## WORK TO COMPLETE:
Nothing may be left out of the listing below but its images; repeat the rest exactly.

-- Opening Marker --

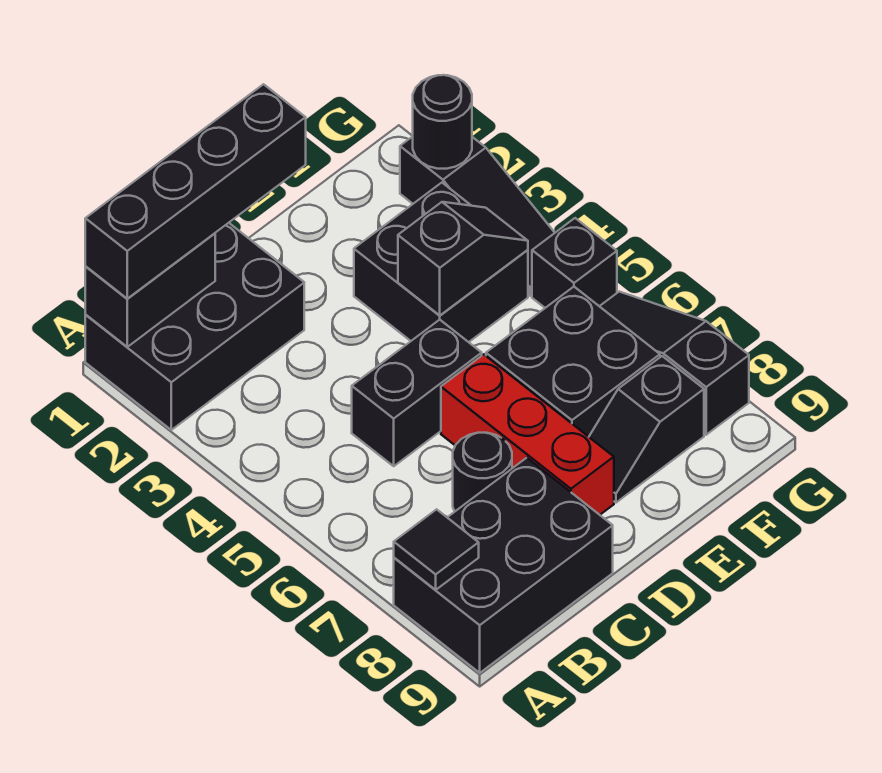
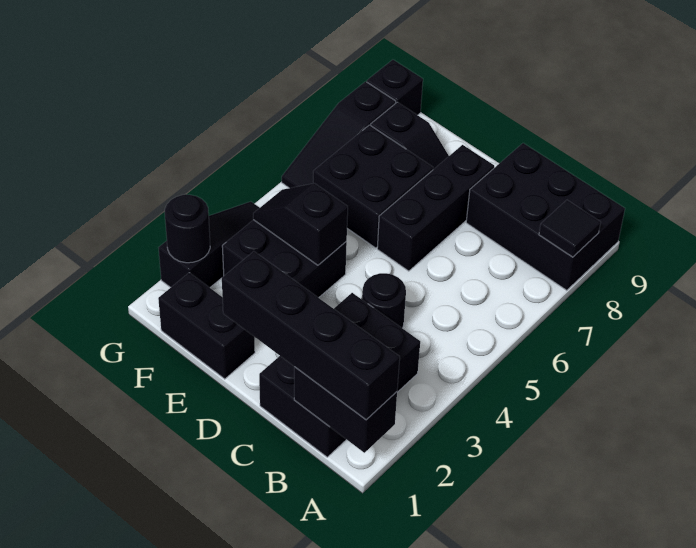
black brick A1:C2 level 1 -> black brick B1:C3 level 1
black brick C5:D5 level 1 -> black brick E1:F1 level 1
black round brick C7 level 1 -> black round brick C4 level 1
red brick D6:D8 level 1 -> black brick D6:D8 level 1
black brick G5 level 1 -> black brick G9 level 1

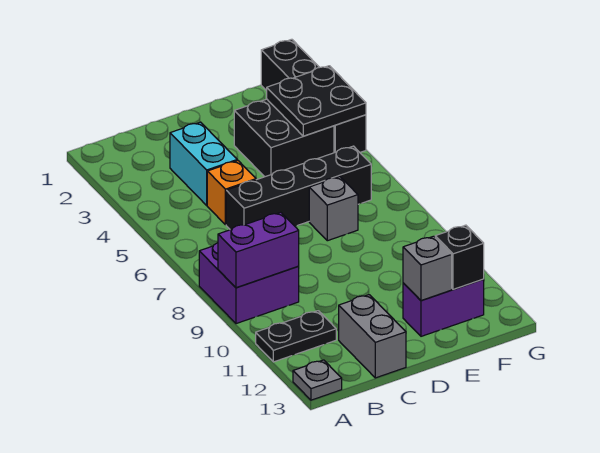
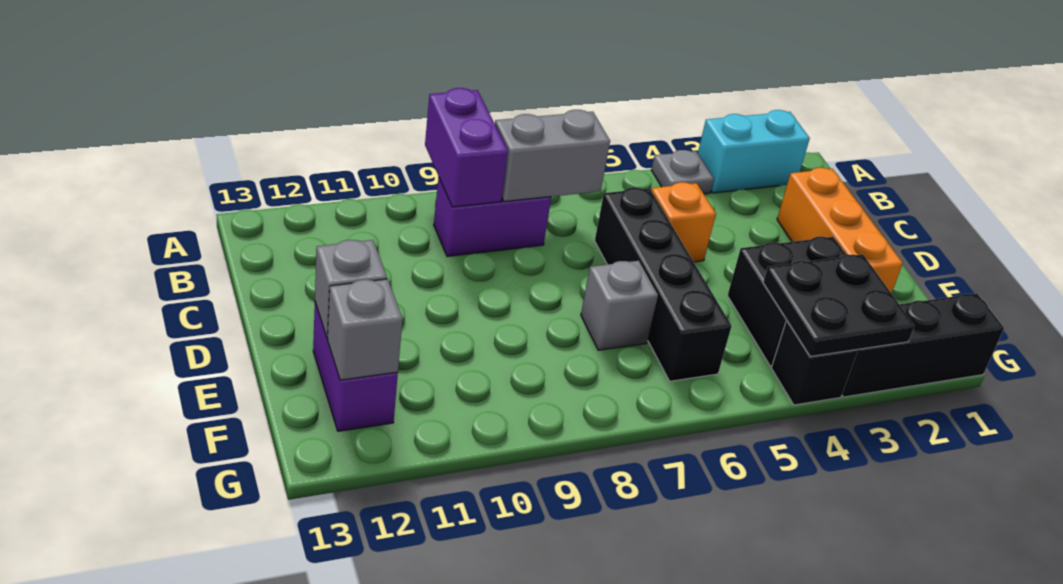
purple brick A8:B9 level 1 -> purple brick B8:B9 level 1
black plate A11:B11 level 1 -> none
grey plate A13 level 1 -> grey plate A4 level 1
none -> orange brick C2:E2 level 1
cyan brick C3:C4 level 1 -> cyan brick A2:A3 level 1
grey brick C12:C13 level 1 -> grey brick B7:B8 level 2
black brick F12 level 2 -> grey brick F12 level 2

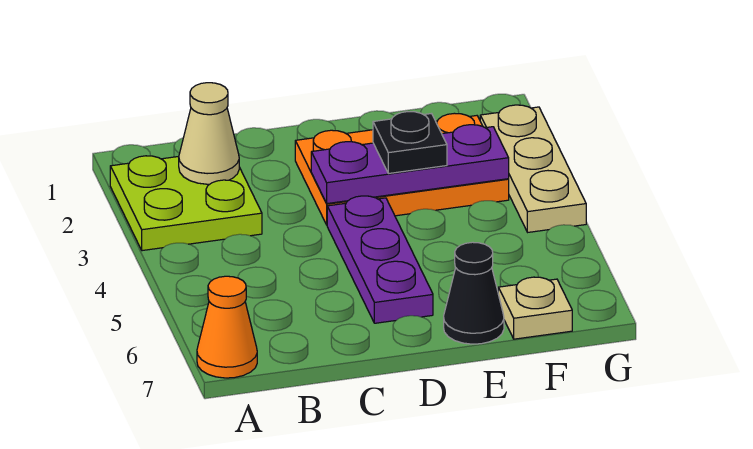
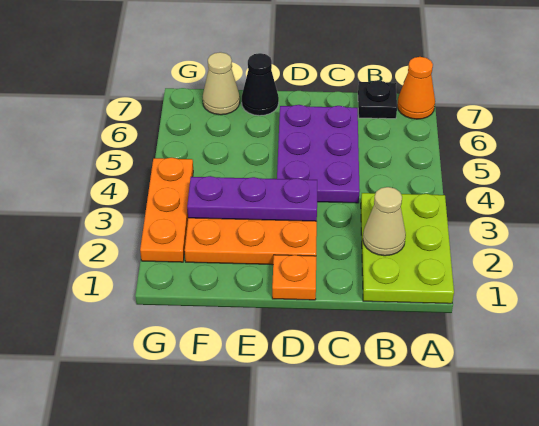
lime plate A2:B3 level 1 -> lime plate A1:B3 level 1
none -> orange plate D1 level 1
purple plate D4:D6 level 1 -> purple plate C4:D6 level 1
black plate E3 level 3 -> black plate B7 level 1
tan plate F7 level 1 -> tan cone F7 level 1
tan plate G2:G4 level 1 -> orange plate G2:G4 level 1

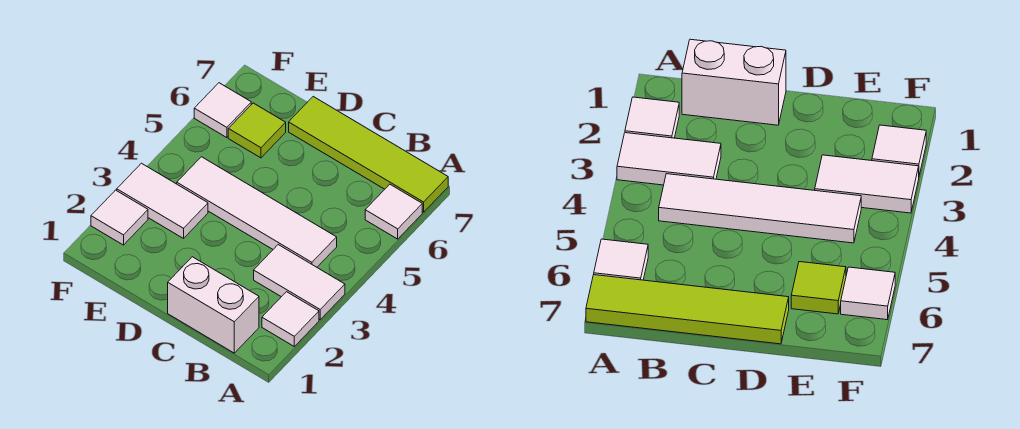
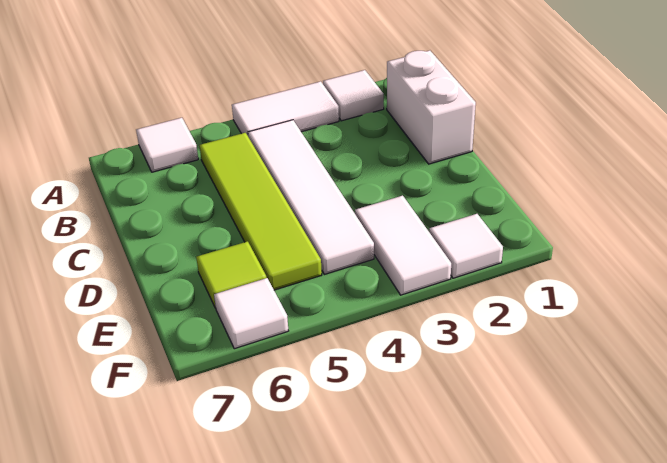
white tile A3:B3 level 1 -> white tile A3:A4 level 1
lime tile A7:D7 level 1 -> lime tile B5:E5 level 1

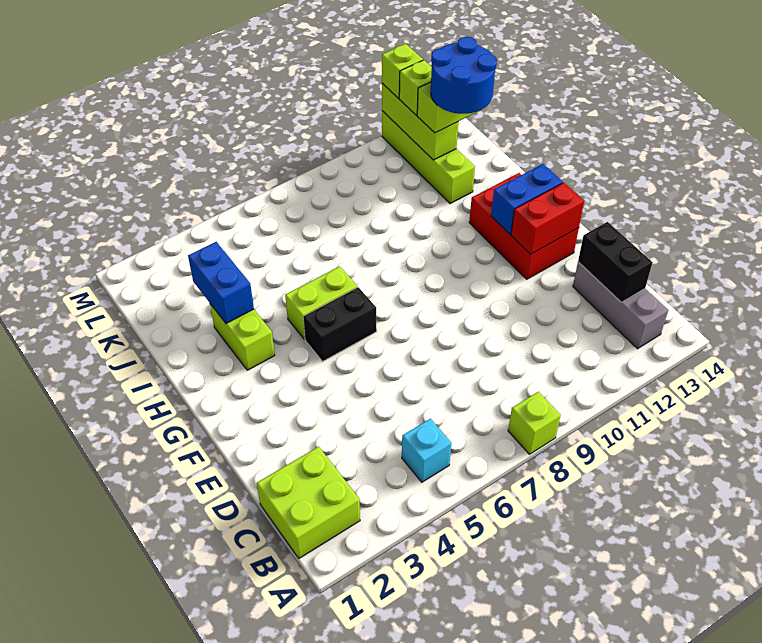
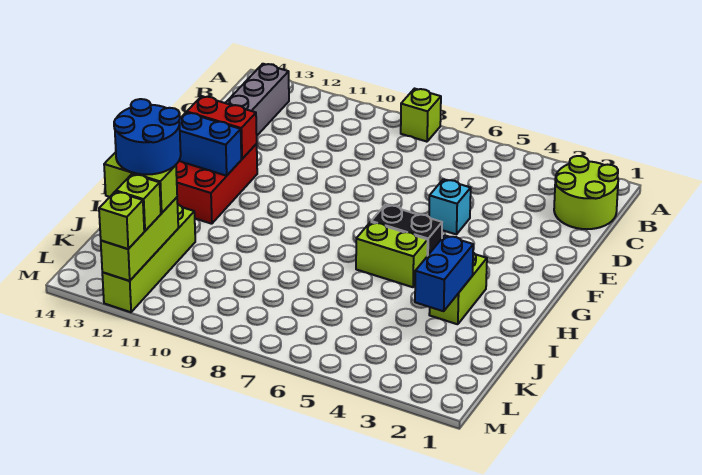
lime brick B1:C2 level 1 -> lime round brick B1:C2 level 1
cyan brick B5 level 1 -> cyan brick E5 level 1
black brick C13:D13 level 2 -> none

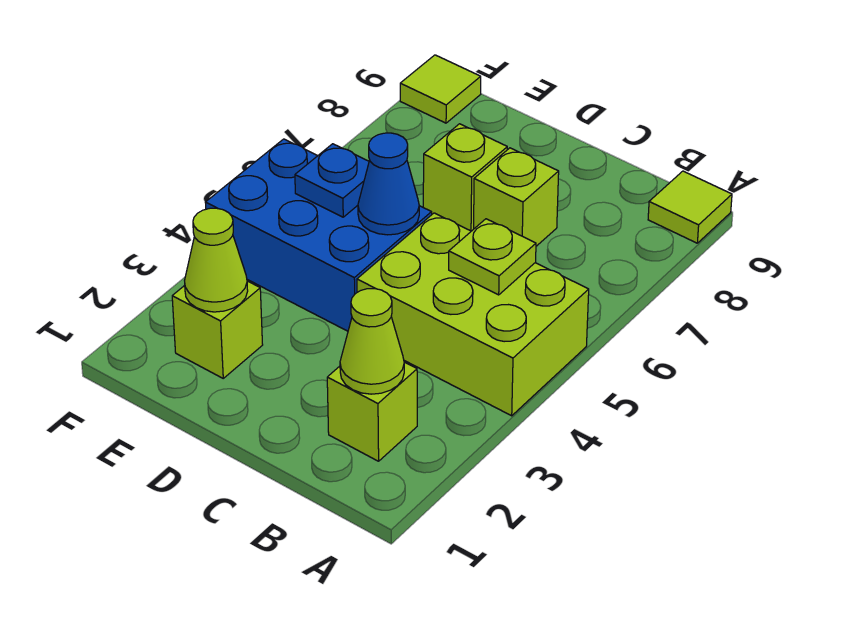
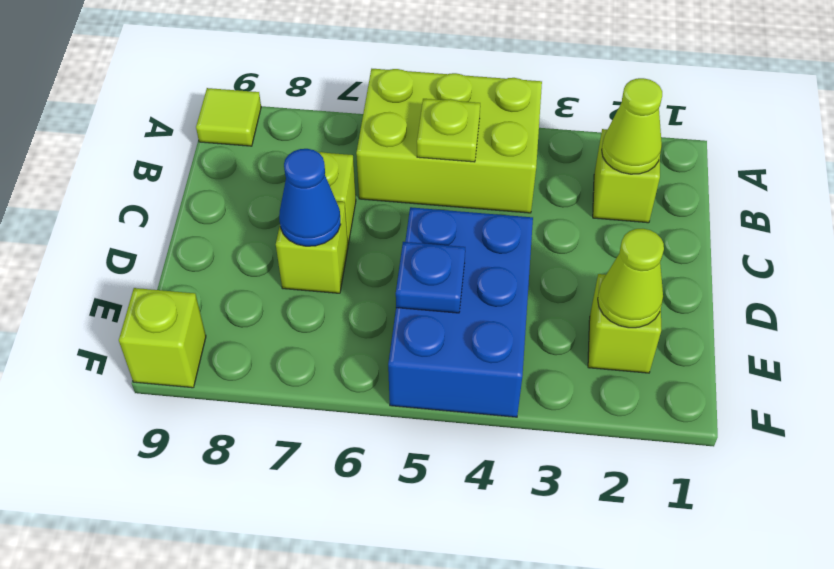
lime brick A4:C5 level 1 -> lime brick A4:B6 level 1
blue cone D5 level 2 -> blue cone D7 level 2
lime tile F9 level 1 -> lime brick F9 level 1

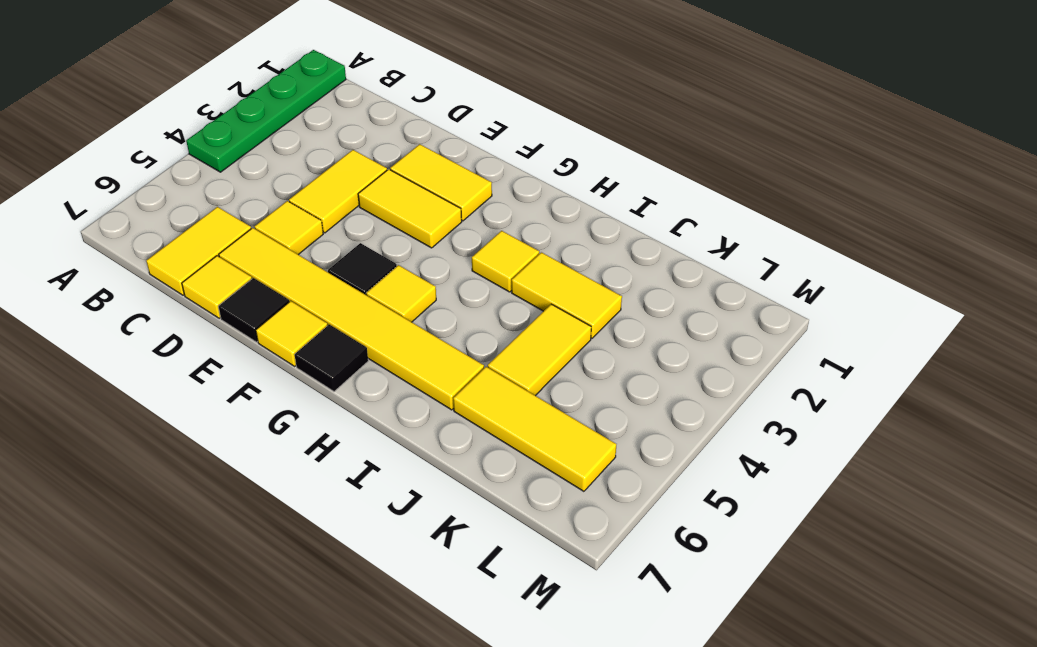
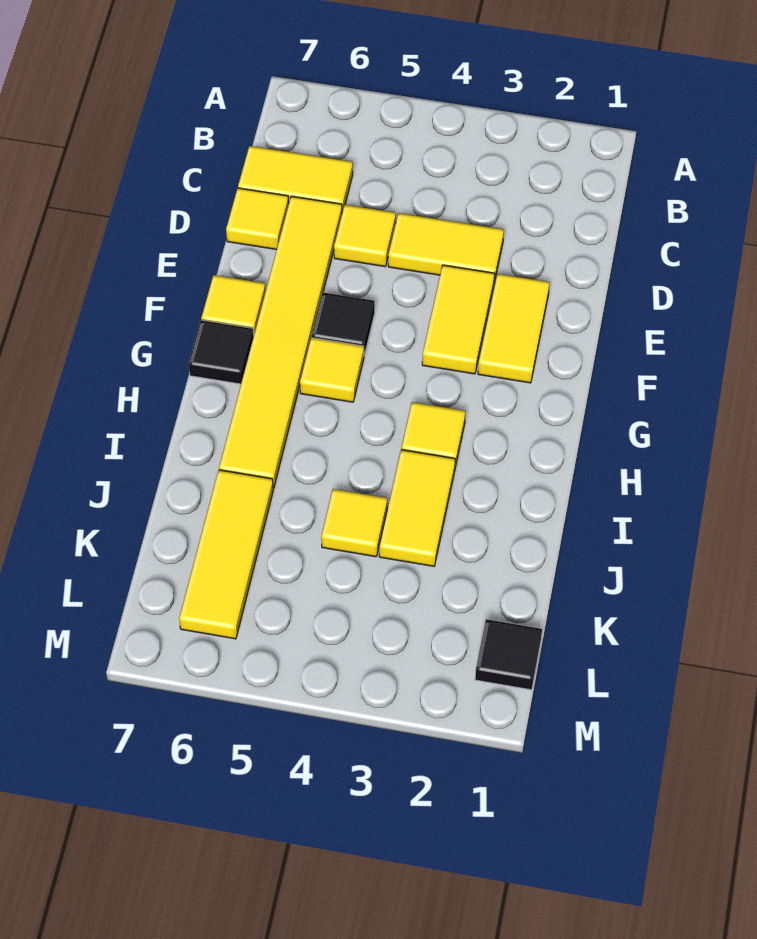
green plate A1:A4 level 1 -> none
black tile E7 level 1 -> black tile L1 level 1
yellow tile J4:J5 level 1 -> yellow tile J4 level 1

-- Closing Marker --

## SOLVED EXERCISE:
black brick A1:C2 level 1 -> black brick B1:C3 level 1
black brick C5:D5 level 1 -> black brick E1:F1 level 1
black round brick C7 level 1 -> black round brick C4 level 1
red brick D6:D8 level 1 -> black brick D6:D8 level 1
black brick G5 level 1 -> black brick G9 level 1

purple brick A8:B9 level 1 -> purple brick B8:B9 level 1
black plate A11:B11 level 1 -> none
grey plate A13 level 1 -> grey plate A4 level 1
none -> orange brick C2:E2 level 1
cyan brick C3:C4 level 1 -> cyan brick A2:A3 level 1
grey brick C12:C13 level 1 -> grey brick B7:B8 level 2
black brick F12 level 2 -> grey brick F12 level 2

lime plate A2:B3 level 1 -> lime plate A1:B3 level 1
none -> orange plate D1 level 1
purple plate D4:D6 level 1 -> purple plate C4:D6 level 1
black plate E3 level 3 -> black plate B7 level 1
tan plate F7 level 1 -> tan cone F7 level 1
tan plate G2:G4 level 1 -> orange plate G2:G4 level 1

white tile A3:B3 level 1 -> white tile A3:A4 level 1
lime tile A7:D7 level 1 -> lime tile B5:E5 level 1

lime brick B1:C2 level 1 -> lime round brick B1:C2 level 1
cyan brick B5 level 1 -> cyan brick E5 level 1
black brick C13:D13 level 2 -> none

lime brick A4:C5 level 1 -> lime brick A4:B6 level 1
blue cone D5 level 2 -> blue cone D7 level 2
lime tile F9 level 1 -> lime brick F9 level 1

green plate A1:A4 level 1 -> none
black tile E7 level 1 -> black tile L1 level 1
yellow tile J4:J5 level 1 -> yellow tile J4 level 1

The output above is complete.